### Information shown
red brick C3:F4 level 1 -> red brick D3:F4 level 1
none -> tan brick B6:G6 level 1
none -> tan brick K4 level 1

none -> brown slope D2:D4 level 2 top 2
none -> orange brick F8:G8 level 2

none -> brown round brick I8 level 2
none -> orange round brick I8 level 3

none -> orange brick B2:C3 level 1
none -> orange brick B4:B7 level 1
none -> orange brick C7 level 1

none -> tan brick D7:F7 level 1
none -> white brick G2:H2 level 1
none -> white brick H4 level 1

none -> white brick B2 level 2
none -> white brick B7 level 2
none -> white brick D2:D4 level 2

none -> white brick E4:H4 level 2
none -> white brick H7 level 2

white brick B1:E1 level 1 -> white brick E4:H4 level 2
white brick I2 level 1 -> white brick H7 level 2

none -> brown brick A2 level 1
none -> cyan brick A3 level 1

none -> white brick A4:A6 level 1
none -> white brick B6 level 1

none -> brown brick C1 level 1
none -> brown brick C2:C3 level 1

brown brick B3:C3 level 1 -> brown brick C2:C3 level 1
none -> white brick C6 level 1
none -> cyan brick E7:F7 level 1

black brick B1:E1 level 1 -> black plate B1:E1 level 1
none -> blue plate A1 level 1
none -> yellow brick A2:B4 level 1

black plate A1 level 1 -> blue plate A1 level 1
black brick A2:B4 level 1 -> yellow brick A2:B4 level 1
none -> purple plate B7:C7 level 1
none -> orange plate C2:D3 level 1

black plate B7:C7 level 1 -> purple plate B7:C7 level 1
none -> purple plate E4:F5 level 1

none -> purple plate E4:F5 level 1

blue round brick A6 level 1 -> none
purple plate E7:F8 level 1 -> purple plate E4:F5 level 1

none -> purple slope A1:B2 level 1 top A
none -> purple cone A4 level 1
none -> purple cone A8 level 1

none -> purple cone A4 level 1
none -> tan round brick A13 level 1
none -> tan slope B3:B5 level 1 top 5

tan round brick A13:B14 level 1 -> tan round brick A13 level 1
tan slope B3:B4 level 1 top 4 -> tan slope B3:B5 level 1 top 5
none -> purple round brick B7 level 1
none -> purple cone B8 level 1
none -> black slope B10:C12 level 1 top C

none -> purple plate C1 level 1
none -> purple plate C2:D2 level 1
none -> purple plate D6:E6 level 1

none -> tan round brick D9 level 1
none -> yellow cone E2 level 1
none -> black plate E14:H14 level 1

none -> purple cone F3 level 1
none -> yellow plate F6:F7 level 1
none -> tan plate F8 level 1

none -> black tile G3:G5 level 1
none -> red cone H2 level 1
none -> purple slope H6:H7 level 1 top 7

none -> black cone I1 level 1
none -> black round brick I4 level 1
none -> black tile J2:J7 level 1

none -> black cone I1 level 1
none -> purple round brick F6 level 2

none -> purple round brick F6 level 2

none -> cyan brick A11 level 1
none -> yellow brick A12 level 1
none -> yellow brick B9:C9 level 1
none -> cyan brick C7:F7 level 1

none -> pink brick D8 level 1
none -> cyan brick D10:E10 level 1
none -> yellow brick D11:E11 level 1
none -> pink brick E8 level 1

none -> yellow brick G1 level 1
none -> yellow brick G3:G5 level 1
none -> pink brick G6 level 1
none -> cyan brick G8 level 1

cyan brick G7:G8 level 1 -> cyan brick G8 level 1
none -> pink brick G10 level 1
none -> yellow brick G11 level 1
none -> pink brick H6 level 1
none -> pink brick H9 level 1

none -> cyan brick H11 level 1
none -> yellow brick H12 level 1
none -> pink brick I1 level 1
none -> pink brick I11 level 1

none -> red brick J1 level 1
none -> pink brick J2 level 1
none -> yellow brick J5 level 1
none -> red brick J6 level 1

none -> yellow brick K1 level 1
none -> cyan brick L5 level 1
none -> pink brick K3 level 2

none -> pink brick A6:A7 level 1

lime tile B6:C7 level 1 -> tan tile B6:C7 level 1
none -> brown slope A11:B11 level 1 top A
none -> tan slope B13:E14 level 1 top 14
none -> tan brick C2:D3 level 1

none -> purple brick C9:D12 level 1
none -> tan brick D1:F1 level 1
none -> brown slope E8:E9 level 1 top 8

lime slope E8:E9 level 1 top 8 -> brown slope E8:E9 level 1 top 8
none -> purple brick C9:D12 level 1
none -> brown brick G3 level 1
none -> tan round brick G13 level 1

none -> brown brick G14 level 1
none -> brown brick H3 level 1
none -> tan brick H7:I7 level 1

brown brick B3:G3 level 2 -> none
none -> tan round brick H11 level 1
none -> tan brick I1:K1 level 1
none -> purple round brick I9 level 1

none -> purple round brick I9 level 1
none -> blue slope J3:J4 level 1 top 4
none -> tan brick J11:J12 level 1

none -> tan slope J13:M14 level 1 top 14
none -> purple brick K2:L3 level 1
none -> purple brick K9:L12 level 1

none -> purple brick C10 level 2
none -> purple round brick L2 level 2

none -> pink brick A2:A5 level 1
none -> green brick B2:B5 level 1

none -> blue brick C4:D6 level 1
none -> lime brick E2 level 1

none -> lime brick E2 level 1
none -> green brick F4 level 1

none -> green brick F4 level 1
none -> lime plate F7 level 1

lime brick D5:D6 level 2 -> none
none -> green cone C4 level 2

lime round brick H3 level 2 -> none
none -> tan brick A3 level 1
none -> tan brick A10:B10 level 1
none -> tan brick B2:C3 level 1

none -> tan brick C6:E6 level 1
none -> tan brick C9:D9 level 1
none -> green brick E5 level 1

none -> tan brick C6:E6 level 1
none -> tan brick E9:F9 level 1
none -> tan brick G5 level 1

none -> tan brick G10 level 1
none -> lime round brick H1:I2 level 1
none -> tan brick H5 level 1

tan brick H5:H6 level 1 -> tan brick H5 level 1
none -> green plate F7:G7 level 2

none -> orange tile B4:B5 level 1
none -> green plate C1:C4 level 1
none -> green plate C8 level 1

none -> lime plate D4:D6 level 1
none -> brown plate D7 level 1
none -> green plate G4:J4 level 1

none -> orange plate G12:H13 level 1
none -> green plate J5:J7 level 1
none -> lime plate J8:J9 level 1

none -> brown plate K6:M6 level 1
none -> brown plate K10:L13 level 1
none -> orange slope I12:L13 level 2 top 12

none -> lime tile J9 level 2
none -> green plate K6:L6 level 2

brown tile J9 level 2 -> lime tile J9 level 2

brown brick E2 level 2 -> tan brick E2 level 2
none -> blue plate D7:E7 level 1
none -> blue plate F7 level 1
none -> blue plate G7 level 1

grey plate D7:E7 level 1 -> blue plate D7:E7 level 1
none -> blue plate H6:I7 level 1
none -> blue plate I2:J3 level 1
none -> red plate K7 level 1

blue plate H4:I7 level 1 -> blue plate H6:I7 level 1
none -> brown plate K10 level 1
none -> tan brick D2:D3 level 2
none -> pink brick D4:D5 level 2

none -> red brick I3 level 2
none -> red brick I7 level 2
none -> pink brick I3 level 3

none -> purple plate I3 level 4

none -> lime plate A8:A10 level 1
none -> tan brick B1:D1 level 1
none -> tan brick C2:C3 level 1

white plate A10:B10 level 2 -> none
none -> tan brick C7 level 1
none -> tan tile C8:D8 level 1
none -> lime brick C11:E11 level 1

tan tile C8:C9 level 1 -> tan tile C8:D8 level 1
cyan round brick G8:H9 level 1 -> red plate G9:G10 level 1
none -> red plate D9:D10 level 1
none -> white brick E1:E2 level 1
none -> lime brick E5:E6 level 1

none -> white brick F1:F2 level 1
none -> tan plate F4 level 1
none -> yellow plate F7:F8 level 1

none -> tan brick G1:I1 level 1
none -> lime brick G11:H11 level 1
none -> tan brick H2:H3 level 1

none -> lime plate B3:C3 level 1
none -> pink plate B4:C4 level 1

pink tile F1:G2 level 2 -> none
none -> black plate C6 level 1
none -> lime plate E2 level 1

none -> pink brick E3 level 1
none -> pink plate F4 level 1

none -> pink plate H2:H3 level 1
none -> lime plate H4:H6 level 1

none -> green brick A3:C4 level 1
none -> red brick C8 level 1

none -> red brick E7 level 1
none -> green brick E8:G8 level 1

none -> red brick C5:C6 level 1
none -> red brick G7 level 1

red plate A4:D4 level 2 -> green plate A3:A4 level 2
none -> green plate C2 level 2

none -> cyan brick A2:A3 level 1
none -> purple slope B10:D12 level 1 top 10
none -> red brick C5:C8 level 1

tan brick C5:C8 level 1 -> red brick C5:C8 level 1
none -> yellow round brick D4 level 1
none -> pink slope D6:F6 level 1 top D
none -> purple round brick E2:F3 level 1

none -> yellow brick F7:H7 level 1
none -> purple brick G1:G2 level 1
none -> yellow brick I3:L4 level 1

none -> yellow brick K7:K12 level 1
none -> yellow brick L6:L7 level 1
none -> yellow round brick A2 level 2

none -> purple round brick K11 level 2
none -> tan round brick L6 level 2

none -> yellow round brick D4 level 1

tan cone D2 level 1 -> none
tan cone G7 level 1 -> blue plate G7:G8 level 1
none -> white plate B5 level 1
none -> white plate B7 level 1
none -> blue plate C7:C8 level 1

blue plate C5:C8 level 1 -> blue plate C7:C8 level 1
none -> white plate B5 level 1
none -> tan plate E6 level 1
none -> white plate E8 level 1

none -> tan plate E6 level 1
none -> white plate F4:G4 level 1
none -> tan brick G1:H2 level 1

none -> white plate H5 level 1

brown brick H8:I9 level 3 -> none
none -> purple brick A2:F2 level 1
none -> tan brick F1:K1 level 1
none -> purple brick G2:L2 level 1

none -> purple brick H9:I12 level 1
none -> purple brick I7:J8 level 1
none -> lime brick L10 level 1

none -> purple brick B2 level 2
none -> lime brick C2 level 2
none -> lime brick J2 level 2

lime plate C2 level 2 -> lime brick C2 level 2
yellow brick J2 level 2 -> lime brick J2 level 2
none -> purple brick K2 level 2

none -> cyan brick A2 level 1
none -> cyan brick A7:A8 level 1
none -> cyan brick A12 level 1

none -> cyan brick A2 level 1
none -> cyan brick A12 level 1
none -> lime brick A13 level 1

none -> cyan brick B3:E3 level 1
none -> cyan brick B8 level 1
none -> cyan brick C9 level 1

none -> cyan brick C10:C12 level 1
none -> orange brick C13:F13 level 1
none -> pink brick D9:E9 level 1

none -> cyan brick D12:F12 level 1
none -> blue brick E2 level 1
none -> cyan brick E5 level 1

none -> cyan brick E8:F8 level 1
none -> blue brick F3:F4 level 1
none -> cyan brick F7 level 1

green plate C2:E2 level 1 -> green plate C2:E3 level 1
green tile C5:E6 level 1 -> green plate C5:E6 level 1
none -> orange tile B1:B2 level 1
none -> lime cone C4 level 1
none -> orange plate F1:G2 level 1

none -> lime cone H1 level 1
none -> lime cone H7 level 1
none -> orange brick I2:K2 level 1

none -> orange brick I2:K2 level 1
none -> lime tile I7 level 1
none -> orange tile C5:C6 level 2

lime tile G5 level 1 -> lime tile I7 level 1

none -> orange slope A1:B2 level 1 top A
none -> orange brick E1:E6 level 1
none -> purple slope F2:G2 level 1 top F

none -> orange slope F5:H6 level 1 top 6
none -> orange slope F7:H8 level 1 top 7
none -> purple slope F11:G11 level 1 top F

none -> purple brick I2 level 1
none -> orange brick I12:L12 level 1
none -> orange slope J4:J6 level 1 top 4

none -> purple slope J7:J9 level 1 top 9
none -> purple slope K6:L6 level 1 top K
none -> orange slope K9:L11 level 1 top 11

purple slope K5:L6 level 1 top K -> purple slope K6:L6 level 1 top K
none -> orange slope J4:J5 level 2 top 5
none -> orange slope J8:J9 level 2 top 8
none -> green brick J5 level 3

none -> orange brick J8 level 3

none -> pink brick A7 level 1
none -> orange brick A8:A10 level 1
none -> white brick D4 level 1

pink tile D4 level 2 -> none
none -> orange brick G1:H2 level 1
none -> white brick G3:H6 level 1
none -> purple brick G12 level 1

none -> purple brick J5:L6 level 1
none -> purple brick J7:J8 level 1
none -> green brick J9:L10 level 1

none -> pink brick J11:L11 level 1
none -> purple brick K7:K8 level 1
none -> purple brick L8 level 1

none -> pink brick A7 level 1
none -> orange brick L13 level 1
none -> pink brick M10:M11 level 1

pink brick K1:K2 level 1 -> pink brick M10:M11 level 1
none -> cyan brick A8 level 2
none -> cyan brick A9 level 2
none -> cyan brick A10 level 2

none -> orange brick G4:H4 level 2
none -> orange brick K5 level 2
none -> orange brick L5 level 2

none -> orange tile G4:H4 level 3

### Prompt
Find where "none -> orange brick L13 level 1" occurs in the data, and please write out that line through the last line exactly, with nothing else.

### Reply to the task
none -> orange brick L13 level 1
none -> pink brick M10:M11 level 1

pink brick K1:K2 level 1 -> pink brick M10:M11 level 1
none -> cyan brick A8 level 2
none -> cyan brick A9 level 2
none -> cyan brick A10 level 2

none -> orange brick G4:H4 level 2
none -> orange brick K5 level 2
none -> orange brick L5 level 2

none -> orange tile G4:H4 level 3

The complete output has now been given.